## DATASET RECORDS:
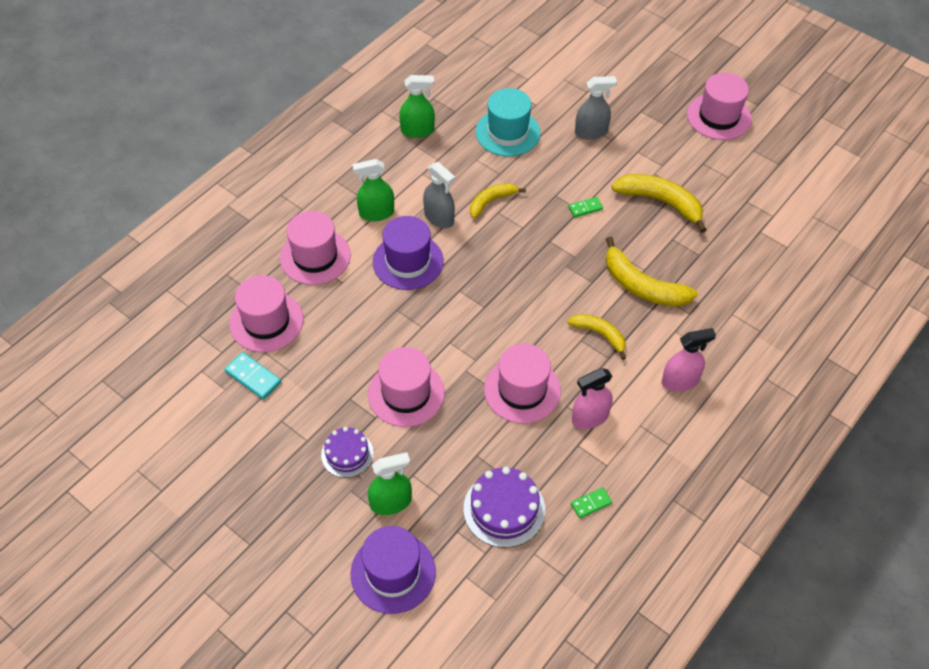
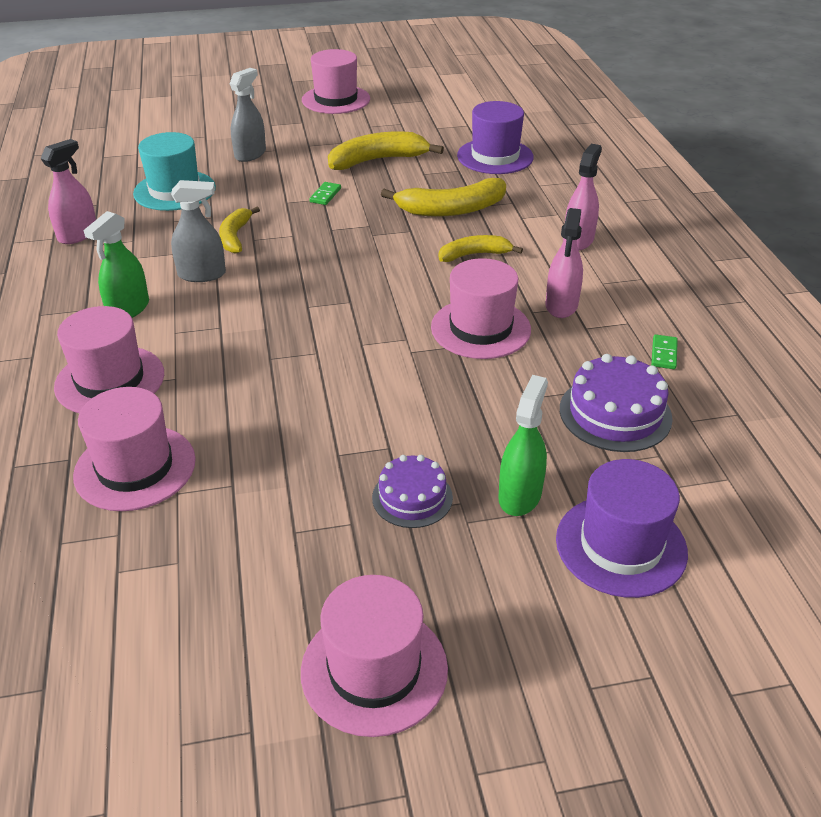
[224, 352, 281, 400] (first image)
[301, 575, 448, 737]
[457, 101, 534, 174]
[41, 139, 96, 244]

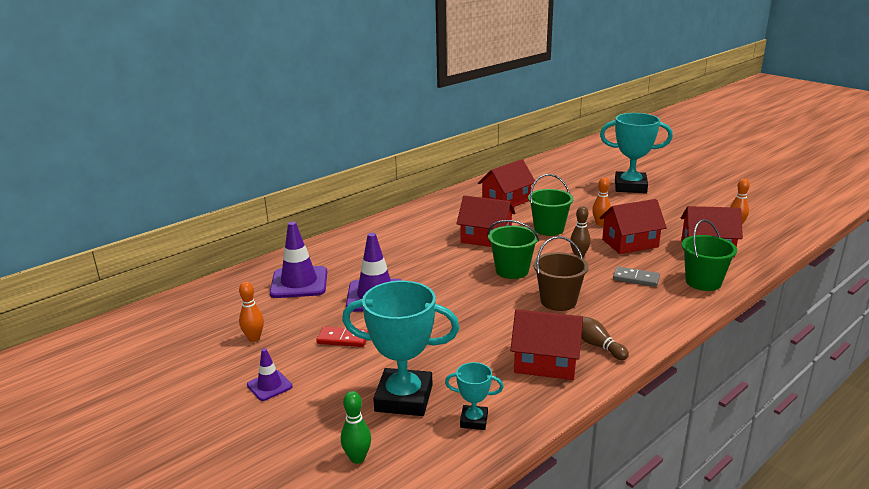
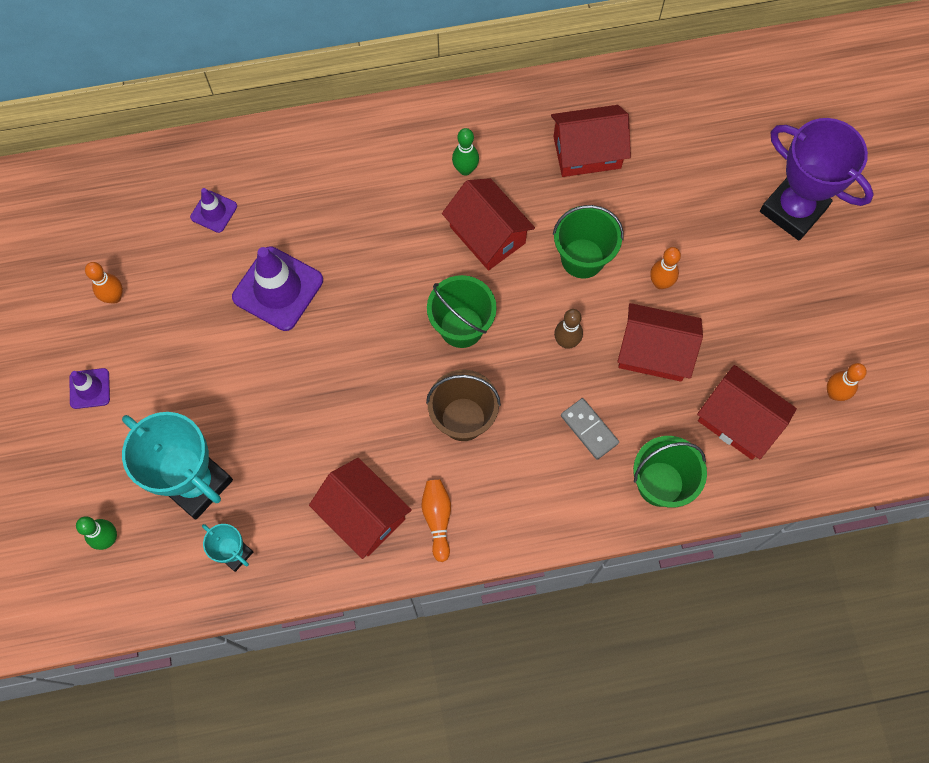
[190, 188, 237, 233]
[316, 326, 369, 347] (first image)
[421, 480, 451, 562]
[760, 118, 874, 241]
[452, 128, 479, 176]

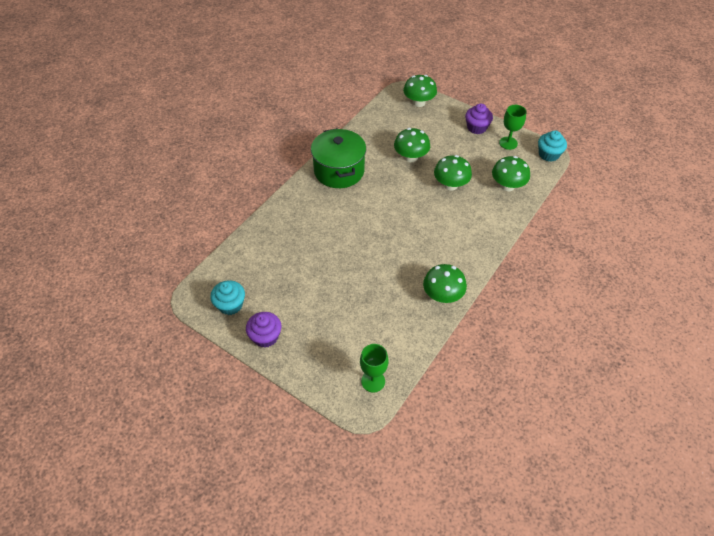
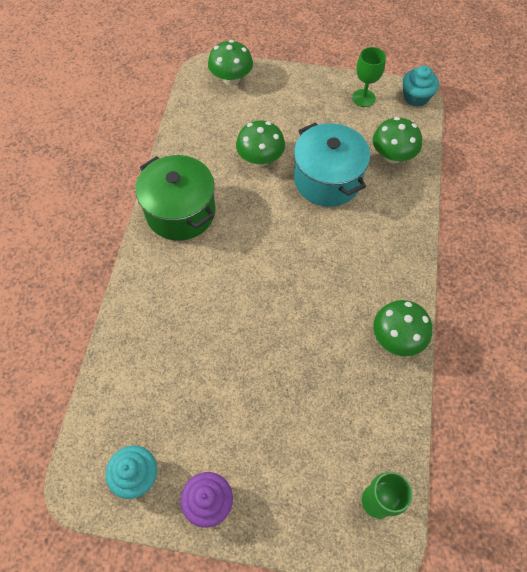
[294, 122, 370, 207]
[465, 104, 493, 134] (first image)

## WHAT IS REQUIRED:
Scan the listing above and copy all lines containing the word "first".

## TASK ANSWER:
[224, 352, 281, 400] (first image)
[316, 326, 369, 347] (first image)
[465, 104, 493, 134] (first image)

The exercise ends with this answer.